__Problem to work on__: Using the records below, output the stretch that opens with the line containing "camera: 135 degrees right, 25 degrees up" and closes with the line containing "(660, 405) = (122, 281): grey", exactly and including both lines, with nothing more.

__Input data__:
=======
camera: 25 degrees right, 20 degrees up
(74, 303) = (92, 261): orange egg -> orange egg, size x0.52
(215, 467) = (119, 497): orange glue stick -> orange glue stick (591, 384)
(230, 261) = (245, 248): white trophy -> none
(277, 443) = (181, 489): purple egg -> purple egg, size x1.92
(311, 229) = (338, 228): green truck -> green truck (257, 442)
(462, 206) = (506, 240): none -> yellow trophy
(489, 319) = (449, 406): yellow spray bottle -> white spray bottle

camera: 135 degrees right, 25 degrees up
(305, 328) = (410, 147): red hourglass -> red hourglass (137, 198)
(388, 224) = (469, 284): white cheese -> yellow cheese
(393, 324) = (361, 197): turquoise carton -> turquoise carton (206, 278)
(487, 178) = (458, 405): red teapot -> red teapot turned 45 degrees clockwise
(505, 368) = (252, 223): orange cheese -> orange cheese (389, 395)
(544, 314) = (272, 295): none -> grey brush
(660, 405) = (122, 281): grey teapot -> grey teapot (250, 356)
=======
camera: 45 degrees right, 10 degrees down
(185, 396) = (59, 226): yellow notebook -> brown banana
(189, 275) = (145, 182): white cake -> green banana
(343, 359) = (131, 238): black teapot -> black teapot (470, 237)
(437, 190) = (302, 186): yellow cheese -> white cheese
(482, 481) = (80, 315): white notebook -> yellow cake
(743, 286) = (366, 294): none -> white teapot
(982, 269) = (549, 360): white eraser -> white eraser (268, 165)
=======
__Answer below__:
camera: 135 degrees right, 25 degrees up
(305, 328) = (410, 147): red hourglass -> red hourglass (137, 198)
(388, 224) = (469, 284): white cheese -> yellow cheese
(393, 324) = (361, 197): turquoise carton -> turquoise carton (206, 278)
(487, 178) = (458, 405): red teapot -> red teapot turned 45 degrees clockwise
(505, 368) = (252, 223): orange cheese -> orange cheese (389, 395)
(544, 314) = (272, 295): none -> grey brush
(660, 405) = (122, 281): grey teapot -> grey teapot (250, 356)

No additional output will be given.